• [Assignment]:
Copy verbatim the block of lines in the entries below whose first line contains "yellow key: 4 -> 5" and whose last line contains "purple toothbrush: 0 -> 2". Leave out all other lines.
Data listing: Begin
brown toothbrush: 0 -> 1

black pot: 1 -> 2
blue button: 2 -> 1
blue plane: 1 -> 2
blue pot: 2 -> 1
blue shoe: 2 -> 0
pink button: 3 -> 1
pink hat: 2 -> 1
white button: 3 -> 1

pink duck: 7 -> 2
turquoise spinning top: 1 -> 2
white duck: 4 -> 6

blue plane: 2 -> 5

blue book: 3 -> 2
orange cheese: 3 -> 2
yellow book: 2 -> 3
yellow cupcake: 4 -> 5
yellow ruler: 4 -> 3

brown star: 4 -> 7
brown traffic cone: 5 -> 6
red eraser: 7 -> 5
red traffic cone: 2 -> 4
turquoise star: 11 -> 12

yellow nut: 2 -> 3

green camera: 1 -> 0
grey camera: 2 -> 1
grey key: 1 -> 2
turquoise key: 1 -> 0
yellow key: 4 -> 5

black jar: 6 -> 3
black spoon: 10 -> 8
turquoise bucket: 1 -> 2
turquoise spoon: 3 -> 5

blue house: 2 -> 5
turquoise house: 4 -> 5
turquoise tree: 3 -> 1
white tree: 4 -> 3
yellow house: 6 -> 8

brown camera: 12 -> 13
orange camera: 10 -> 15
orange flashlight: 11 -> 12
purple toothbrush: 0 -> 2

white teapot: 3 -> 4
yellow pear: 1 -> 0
Data listing: End
• [Result]:
yellow key: 4 -> 5

black jar: 6 -> 3
black spoon: 10 -> 8
turquoise bucket: 1 -> 2
turquoise spoon: 3 -> 5

blue house: 2 -> 5
turquoise house: 4 -> 5
turquoise tree: 3 -> 1
white tree: 4 -> 3
yellow house: 6 -> 8

brown camera: 12 -> 13
orange camera: 10 -> 15
orange flashlight: 11 -> 12
purple toothbrush: 0 -> 2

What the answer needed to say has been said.